▶ **SOURCE MATERIAL**
= = = = = = =

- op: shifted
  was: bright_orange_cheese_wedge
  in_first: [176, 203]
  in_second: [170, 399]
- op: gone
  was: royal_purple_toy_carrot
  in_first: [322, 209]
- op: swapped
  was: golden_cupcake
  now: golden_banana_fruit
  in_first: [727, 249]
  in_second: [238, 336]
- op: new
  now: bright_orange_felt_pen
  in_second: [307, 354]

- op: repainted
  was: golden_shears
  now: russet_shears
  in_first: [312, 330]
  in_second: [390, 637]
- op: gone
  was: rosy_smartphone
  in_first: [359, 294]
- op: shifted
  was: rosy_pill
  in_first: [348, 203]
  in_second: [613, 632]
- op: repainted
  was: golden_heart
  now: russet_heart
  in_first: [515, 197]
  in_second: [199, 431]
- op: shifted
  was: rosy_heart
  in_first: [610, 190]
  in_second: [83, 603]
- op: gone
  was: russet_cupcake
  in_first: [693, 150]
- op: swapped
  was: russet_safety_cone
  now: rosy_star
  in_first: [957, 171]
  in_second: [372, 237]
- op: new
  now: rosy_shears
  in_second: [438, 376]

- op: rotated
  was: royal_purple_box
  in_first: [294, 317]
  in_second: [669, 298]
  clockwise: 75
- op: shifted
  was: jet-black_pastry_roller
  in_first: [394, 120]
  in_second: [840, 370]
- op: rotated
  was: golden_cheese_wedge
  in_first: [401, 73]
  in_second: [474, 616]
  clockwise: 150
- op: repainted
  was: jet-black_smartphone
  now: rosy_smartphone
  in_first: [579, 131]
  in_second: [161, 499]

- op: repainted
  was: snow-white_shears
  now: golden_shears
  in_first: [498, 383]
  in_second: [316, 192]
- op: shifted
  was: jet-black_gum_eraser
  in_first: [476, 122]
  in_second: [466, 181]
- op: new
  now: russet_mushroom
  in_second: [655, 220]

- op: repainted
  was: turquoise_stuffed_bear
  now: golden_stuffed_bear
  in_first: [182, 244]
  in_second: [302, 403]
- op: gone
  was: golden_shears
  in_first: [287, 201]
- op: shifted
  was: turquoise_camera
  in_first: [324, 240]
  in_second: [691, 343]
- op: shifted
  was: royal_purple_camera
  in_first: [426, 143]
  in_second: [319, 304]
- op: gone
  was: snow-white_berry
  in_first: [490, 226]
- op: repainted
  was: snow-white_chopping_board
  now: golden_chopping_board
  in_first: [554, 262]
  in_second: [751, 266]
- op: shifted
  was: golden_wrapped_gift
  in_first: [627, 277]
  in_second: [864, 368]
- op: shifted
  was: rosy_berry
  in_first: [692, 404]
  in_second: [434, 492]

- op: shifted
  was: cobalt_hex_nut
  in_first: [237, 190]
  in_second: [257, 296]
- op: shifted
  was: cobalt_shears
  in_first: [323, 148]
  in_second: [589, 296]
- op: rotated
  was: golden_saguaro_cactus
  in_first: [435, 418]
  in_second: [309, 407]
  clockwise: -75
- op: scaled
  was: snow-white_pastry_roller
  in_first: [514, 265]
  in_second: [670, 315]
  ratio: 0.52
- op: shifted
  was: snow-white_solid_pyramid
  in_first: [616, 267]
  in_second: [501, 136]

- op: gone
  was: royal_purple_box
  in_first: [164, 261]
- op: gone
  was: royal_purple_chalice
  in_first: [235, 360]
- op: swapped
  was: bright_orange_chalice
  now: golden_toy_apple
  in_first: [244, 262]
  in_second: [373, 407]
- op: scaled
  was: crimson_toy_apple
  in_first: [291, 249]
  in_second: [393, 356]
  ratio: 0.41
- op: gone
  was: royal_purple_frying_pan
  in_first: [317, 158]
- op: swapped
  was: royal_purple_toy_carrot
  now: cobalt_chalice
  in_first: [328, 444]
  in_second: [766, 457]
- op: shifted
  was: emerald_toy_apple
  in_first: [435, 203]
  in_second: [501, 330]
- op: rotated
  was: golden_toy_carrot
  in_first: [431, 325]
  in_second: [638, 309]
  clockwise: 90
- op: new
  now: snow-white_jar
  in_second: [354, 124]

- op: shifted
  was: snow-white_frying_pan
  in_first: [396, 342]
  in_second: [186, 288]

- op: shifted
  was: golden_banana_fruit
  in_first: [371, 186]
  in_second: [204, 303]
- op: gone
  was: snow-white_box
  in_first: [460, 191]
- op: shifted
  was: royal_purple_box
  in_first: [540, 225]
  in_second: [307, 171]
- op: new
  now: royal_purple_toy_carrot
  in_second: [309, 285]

= = = = = = =

▶ **INSTRUCTIONS TO FOLLOW**
Beginning with the first line of the records above, reproduce each line exactly, ending at the line that contains "now: russet_heart", and leave out everything else.

▶ **REPLY**
- op: shifted
  was: bright_orange_cheese_wedge
  in_first: [176, 203]
  in_second: [170, 399]
- op: gone
  was: royal_purple_toy_carrot
  in_first: [322, 209]
- op: swapped
  was: golden_cupcake
  now: golden_banana_fruit
  in_first: [727, 249]
  in_second: [238, 336]
- op: new
  now: bright_orange_felt_pen
  in_second: [307, 354]

- op: repainted
  was: golden_shears
  now: russet_shears
  in_first: [312, 330]
  in_second: [390, 637]
- op: gone
  was: rosy_smartphone
  in_first: [359, 294]
- op: shifted
  was: rosy_pill
  in_first: [348, 203]
  in_second: [613, 632]
- op: repainted
  was: golden_heart
  now: russet_heart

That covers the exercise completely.